- _Assigned task_
Copy exactly, and only, the lines from the line containing "red robot: 3 -> 6" through the last line of the records below, both included, and leave out any pictures.

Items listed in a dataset
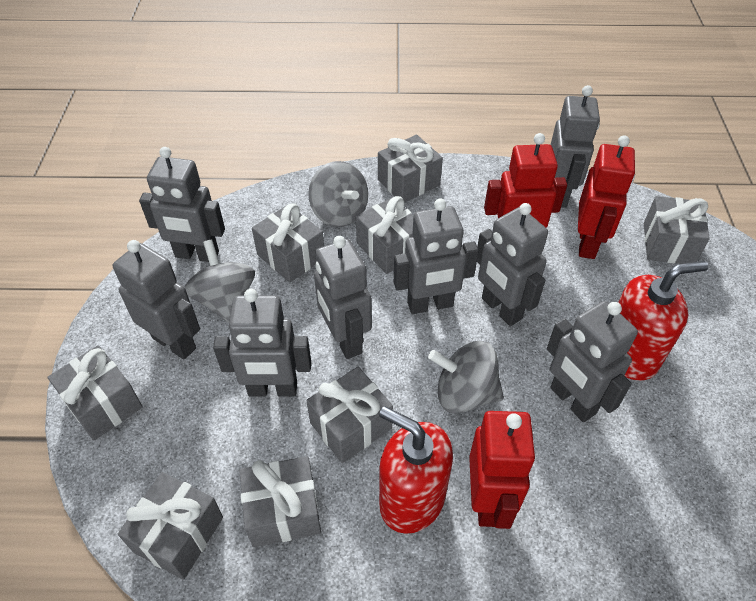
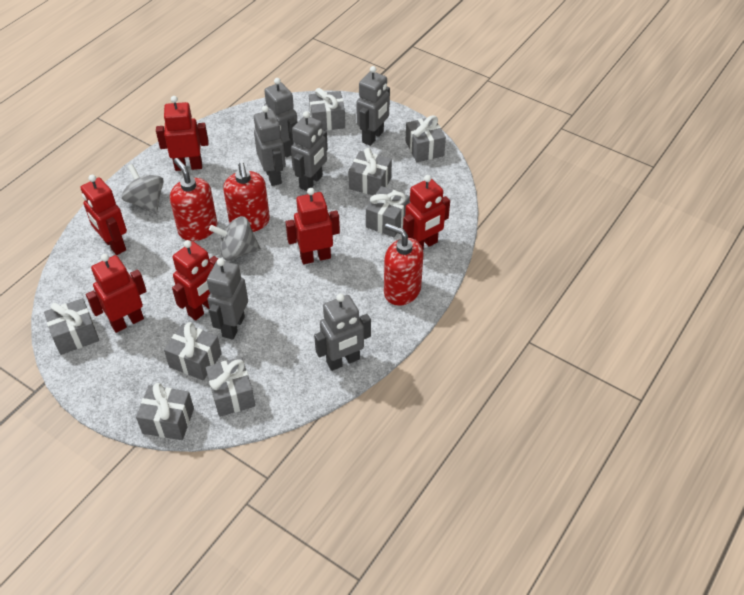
grey robot: 8 -> 6
grey spinning top: 3 -> 2
red robot: 3 -> 6
red soap dispenser: 2 -> 3

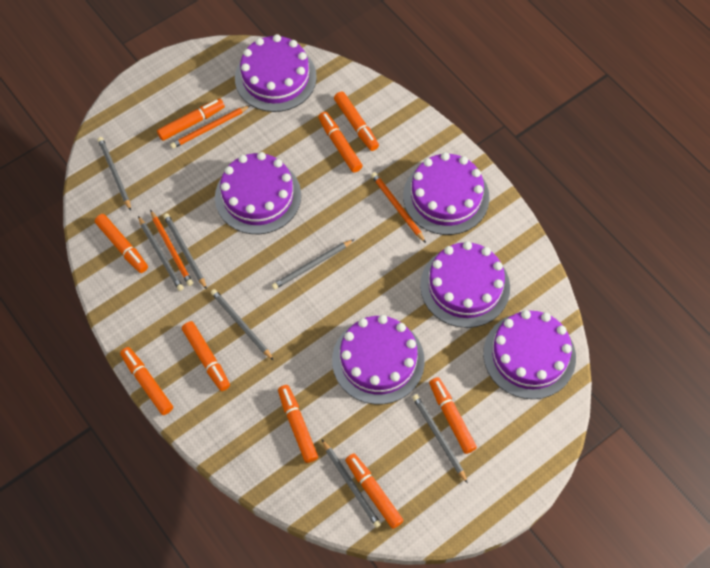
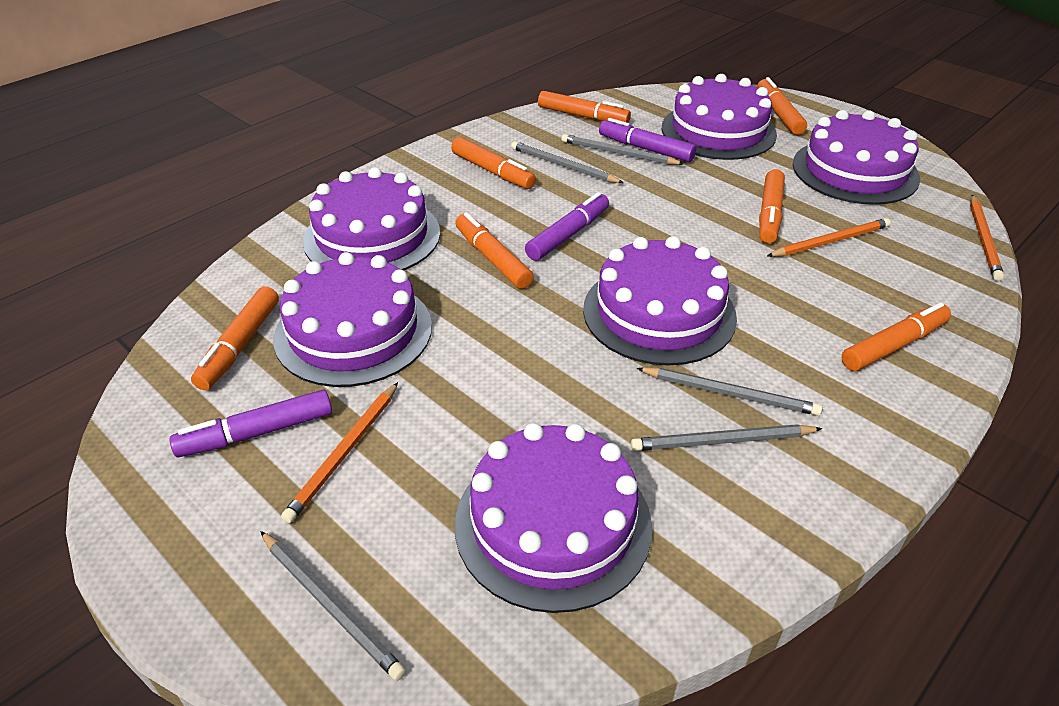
grey pencil: 7 -> 5
orange marker: 9 -> 7
purple marker: 0 -> 3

- _Output_
red robot: 3 -> 6
red soap dispenser: 2 -> 3

grey pencil: 7 -> 5
orange marker: 9 -> 7
purple marker: 0 -> 3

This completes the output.